Reproduce the whole listing exactly and let no picture into the copy.

····················

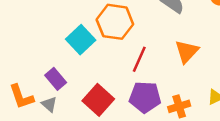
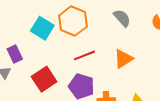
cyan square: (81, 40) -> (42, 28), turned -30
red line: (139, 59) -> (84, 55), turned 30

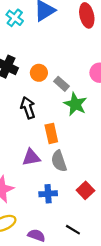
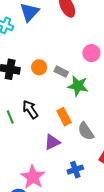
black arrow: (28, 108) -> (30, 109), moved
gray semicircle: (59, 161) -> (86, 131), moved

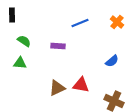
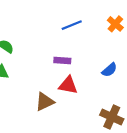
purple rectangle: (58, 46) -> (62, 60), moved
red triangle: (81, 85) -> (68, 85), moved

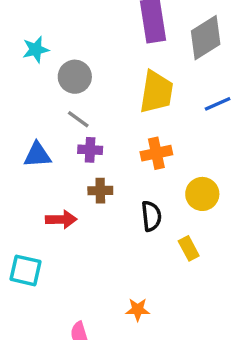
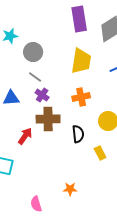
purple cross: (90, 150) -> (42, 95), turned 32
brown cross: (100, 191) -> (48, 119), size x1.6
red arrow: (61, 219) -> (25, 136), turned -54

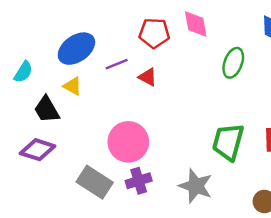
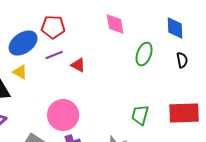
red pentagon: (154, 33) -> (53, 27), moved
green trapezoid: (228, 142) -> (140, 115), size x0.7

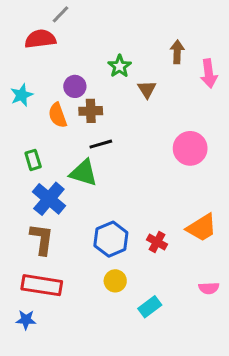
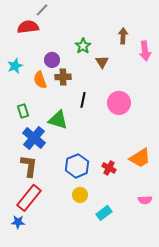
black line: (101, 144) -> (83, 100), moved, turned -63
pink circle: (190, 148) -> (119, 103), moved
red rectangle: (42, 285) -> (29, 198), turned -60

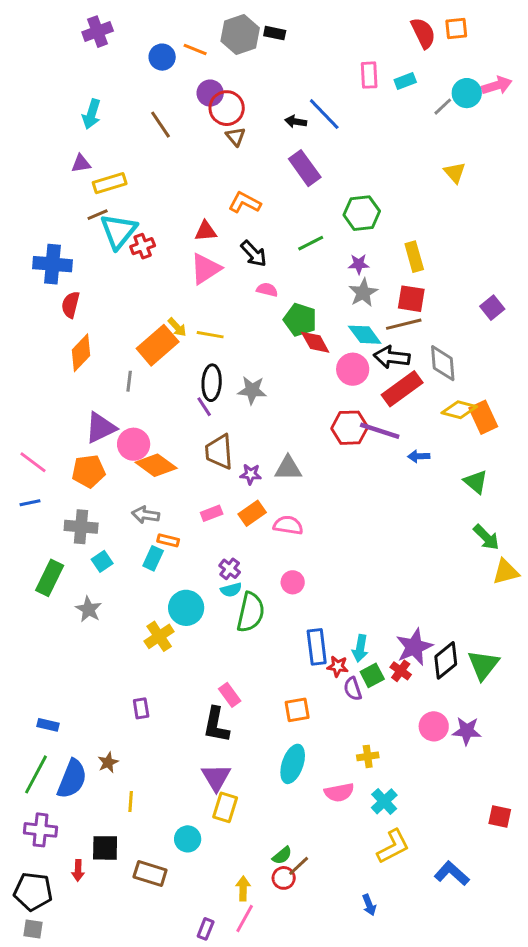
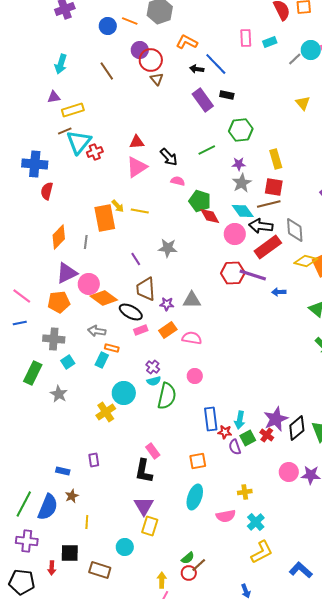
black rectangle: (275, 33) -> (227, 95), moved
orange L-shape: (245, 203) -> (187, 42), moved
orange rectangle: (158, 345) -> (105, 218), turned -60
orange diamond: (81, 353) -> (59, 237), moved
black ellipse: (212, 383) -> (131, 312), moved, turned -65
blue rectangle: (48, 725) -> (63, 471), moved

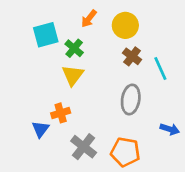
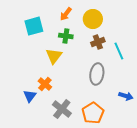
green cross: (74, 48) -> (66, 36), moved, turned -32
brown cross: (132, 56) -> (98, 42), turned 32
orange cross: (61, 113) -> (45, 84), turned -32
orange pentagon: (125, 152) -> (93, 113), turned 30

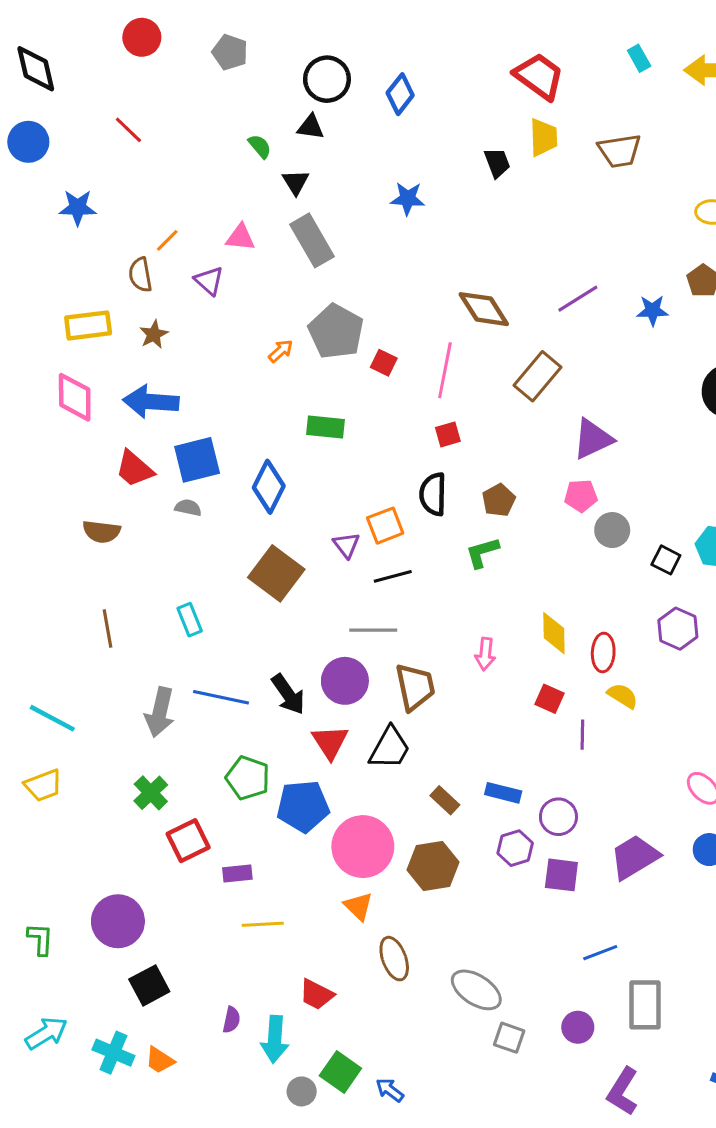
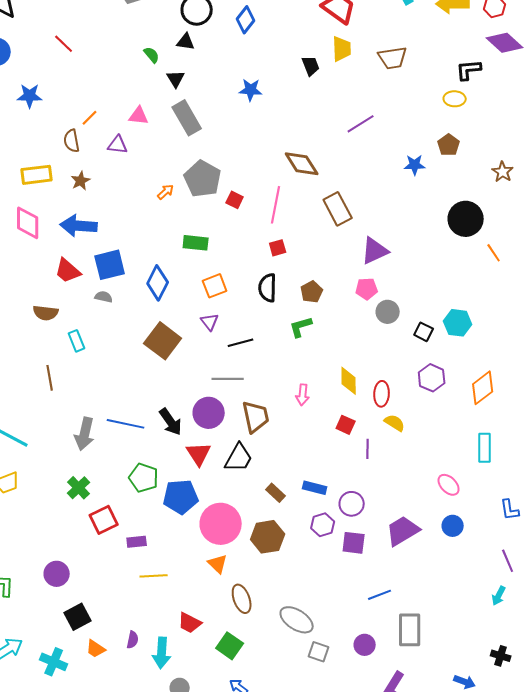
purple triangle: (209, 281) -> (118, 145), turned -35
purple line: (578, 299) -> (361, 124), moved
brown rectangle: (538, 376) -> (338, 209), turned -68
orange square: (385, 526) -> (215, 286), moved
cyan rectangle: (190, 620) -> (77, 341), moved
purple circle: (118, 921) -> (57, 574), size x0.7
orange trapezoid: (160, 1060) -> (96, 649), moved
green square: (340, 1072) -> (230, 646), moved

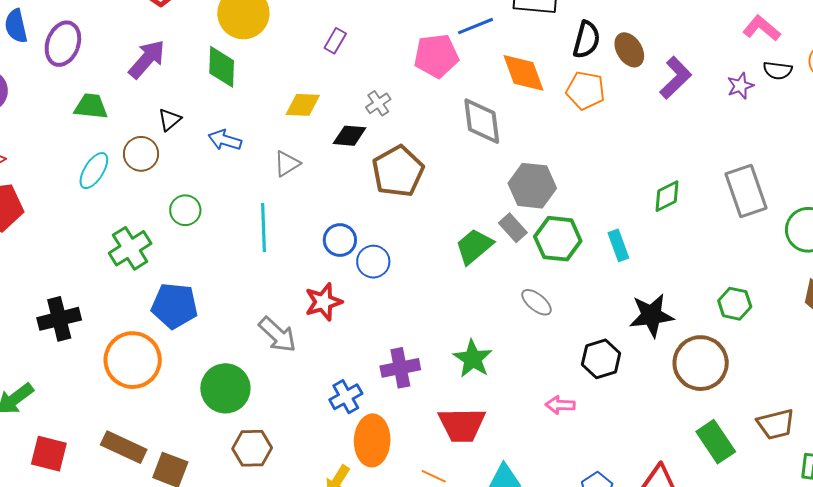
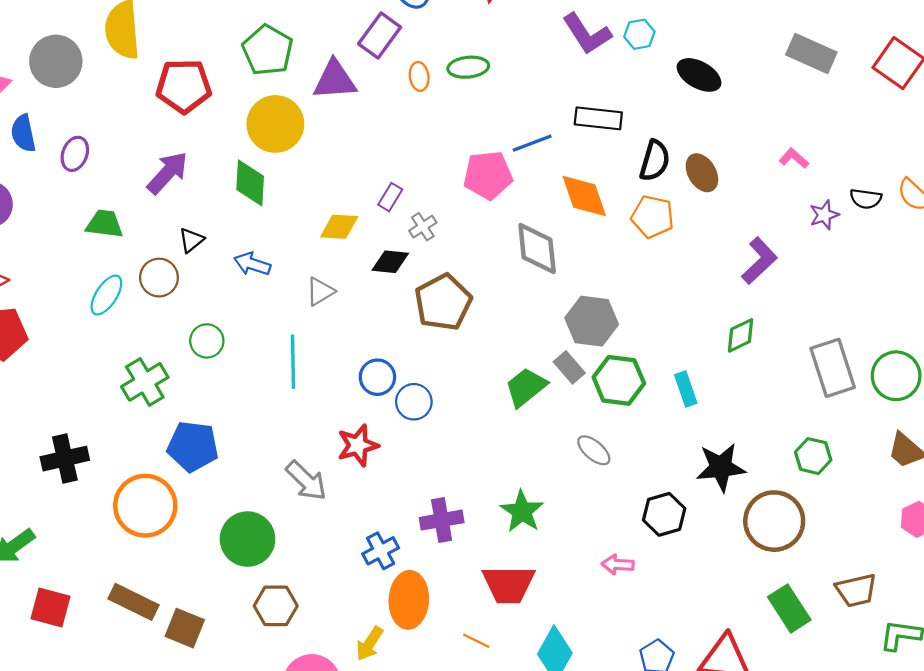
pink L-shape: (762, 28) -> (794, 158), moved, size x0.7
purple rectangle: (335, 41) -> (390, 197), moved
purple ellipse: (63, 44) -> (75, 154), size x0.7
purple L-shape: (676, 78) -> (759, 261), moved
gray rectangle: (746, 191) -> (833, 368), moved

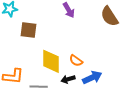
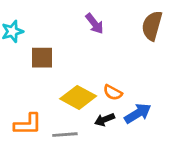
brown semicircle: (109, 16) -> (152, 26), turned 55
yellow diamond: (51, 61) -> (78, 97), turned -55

····················

*Written response*:
cyan square: (81, 40) -> (42, 28), turned -30
red line: (139, 59) -> (84, 55), turned 30

black arrow: (28, 108) -> (30, 109), moved
gray semicircle: (59, 161) -> (86, 131), moved

purple rectangle: (58, 46) -> (62, 60), moved
red triangle: (81, 85) -> (68, 85), moved

purple cross: (90, 150) -> (42, 95), turned 32
brown cross: (100, 191) -> (48, 119), size x1.6
red arrow: (61, 219) -> (25, 136), turned -54

red pentagon: (154, 33) -> (53, 27), moved
green trapezoid: (228, 142) -> (140, 115), size x0.7

black line: (101, 144) -> (83, 100), moved, turned -63
pink circle: (190, 148) -> (119, 103), moved
red rectangle: (42, 285) -> (29, 198), turned -60

black rectangle: (275, 33) -> (227, 95), moved
orange L-shape: (245, 203) -> (187, 42), moved
orange rectangle: (158, 345) -> (105, 218), turned -60
orange diamond: (81, 353) -> (59, 237), moved
black ellipse: (212, 383) -> (131, 312), moved, turned -65
blue rectangle: (48, 725) -> (63, 471), moved

green cross: (74, 48) -> (66, 36), moved, turned -32
brown cross: (132, 56) -> (98, 42), turned 32
orange cross: (61, 113) -> (45, 84), turned -32
orange pentagon: (125, 152) -> (93, 113), turned 30

purple triangle: (209, 281) -> (118, 145), turned -35
purple line: (578, 299) -> (361, 124), moved
brown rectangle: (538, 376) -> (338, 209), turned -68
orange square: (385, 526) -> (215, 286), moved
cyan rectangle: (190, 620) -> (77, 341), moved
purple circle: (118, 921) -> (57, 574), size x0.7
orange trapezoid: (160, 1060) -> (96, 649), moved
green square: (340, 1072) -> (230, 646), moved

pink L-shape: (762, 28) -> (794, 158), moved, size x0.7
purple rectangle: (335, 41) -> (390, 197), moved
purple ellipse: (63, 44) -> (75, 154), size x0.7
purple L-shape: (676, 78) -> (759, 261), moved
gray rectangle: (746, 191) -> (833, 368), moved

brown semicircle: (109, 16) -> (152, 26), turned 55
yellow diamond: (51, 61) -> (78, 97), turned -55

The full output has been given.